Reproduce exactly the line that includes "(371, 216) = (576, 135): turquoise" and all lines after it, ending with the last line of the data.

#### Source material

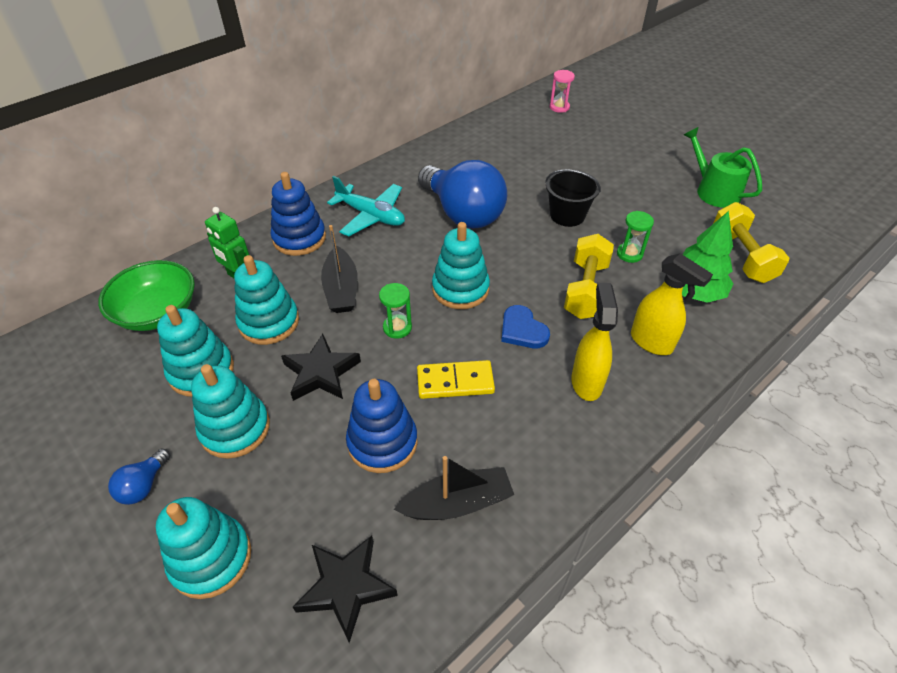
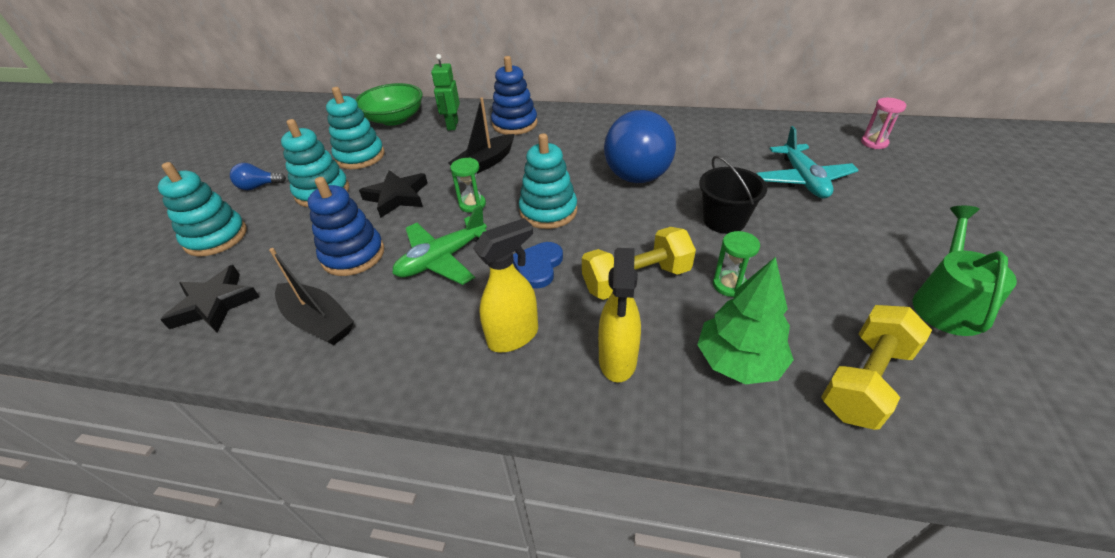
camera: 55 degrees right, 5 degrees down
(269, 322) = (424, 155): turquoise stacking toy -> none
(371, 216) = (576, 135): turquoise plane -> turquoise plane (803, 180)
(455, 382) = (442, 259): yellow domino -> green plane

########

### The answer
(371, 216) = (576, 135): turquoise plane -> turquoise plane (803, 180)
(455, 382) = (442, 259): yellow domino -> green plane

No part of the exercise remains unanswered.